The listing below holds a line with "purple cone G4" and a later line with "tan slope I3:I4". Write out those two lines and every line between them, exactly, and nothing else.
***** The records
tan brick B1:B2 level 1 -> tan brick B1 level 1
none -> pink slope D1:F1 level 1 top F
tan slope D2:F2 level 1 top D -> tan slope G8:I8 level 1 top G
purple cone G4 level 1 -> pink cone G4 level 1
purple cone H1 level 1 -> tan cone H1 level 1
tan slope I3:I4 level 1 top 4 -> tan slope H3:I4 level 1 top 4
**********
***** The records
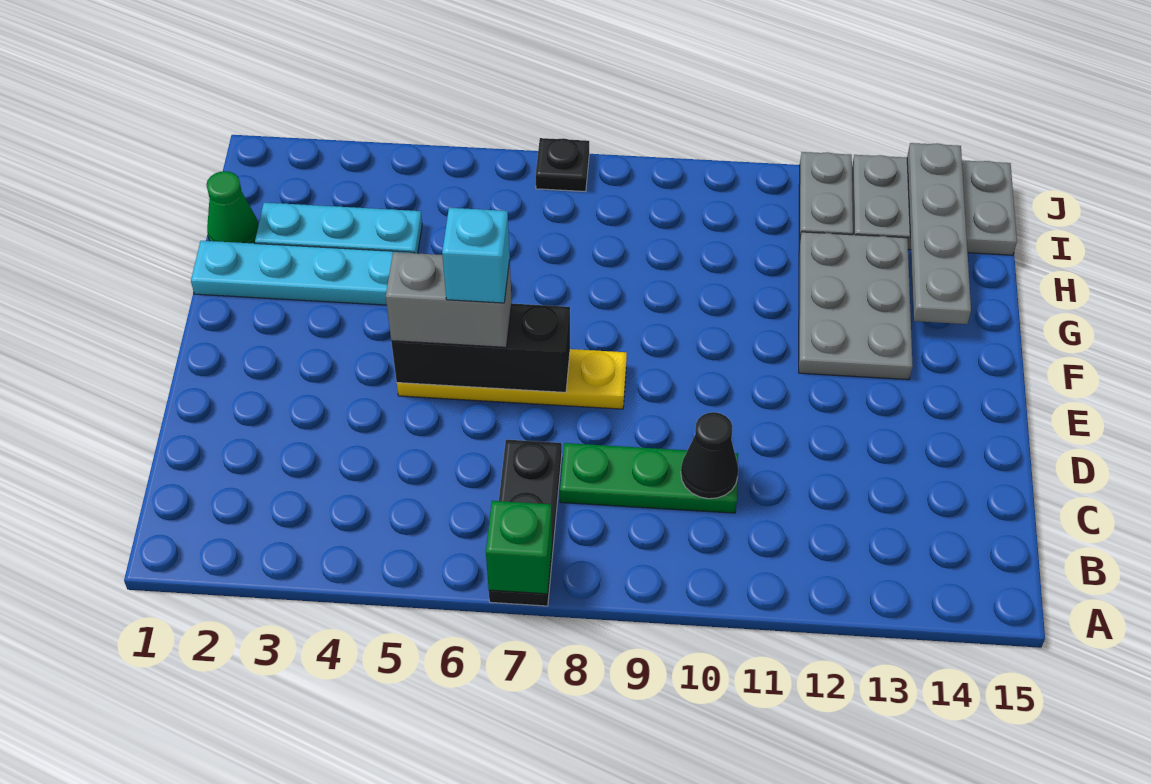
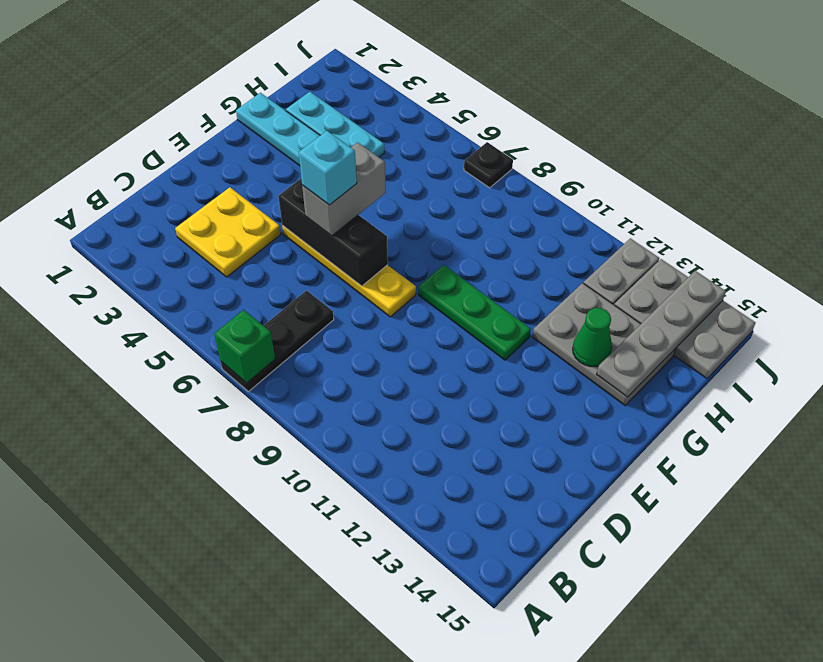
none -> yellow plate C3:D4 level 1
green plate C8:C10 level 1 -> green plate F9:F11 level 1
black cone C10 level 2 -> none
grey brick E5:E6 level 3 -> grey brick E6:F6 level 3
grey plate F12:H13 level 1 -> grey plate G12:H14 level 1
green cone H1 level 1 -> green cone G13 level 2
**********
Solution |
purple cone G4 level 1 -> pink cone G4 level 1
purple cone H1 level 1 -> tan cone H1 level 1
tan slope I3:I4 level 1 top 4 -> tan slope H3:I4 level 1 top 4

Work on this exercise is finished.